▸ What you will do:
Return the whole listing unchanged. Drop the images.

▸ Data segment:
◇ ◇ ◇ ◇ ◇ ◇ ◇
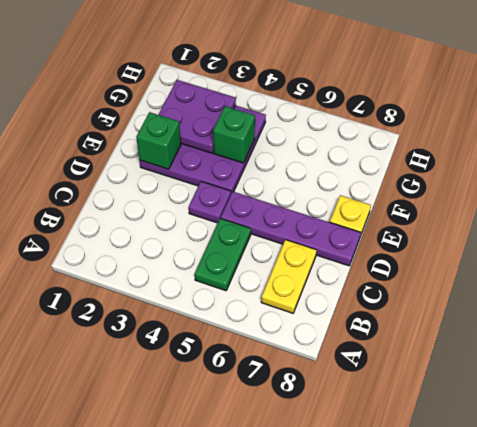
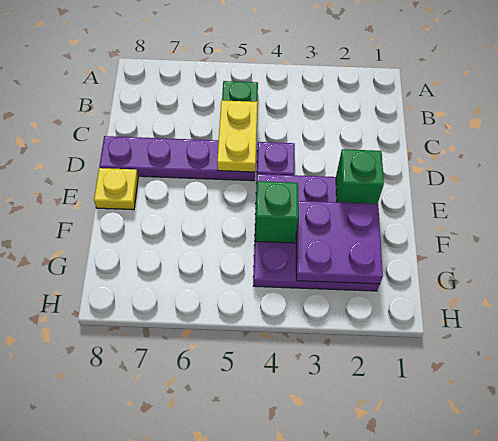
yellow plate B7:C7 level 1 -> yellow plate C5:D5 level 2

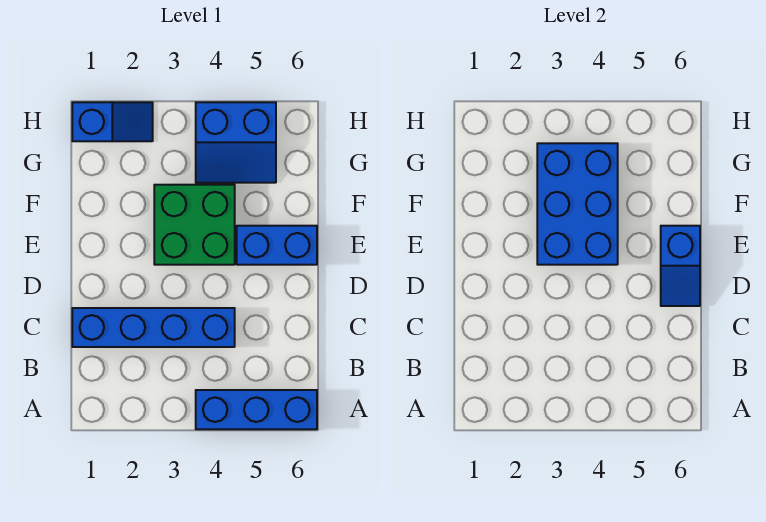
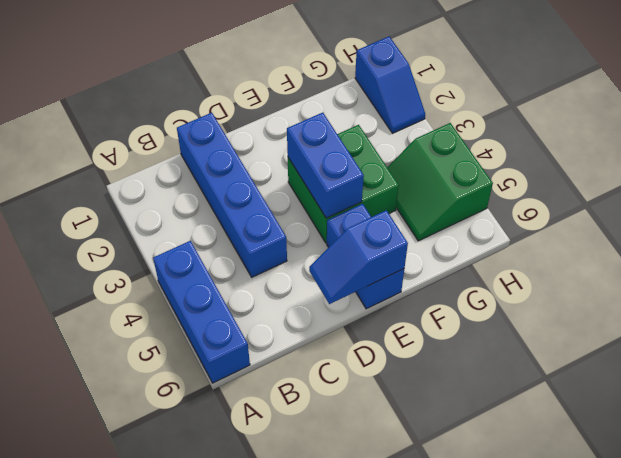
blue brick E3:G4 level 2 -> blue brick E3:E4 level 2
blue slope G4:H5 level 1 top H -> green slope G4:H5 level 1 top H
◇ ◇ ◇ ◇ ◇ ◇ ◇
▸ Exercise result:
yellow plate B7:C7 level 1 -> yellow plate C5:D5 level 2

blue brick E3:G4 level 2 -> blue brick E3:E4 level 2
blue slope G4:H5 level 1 top H -> green slope G4:H5 level 1 top H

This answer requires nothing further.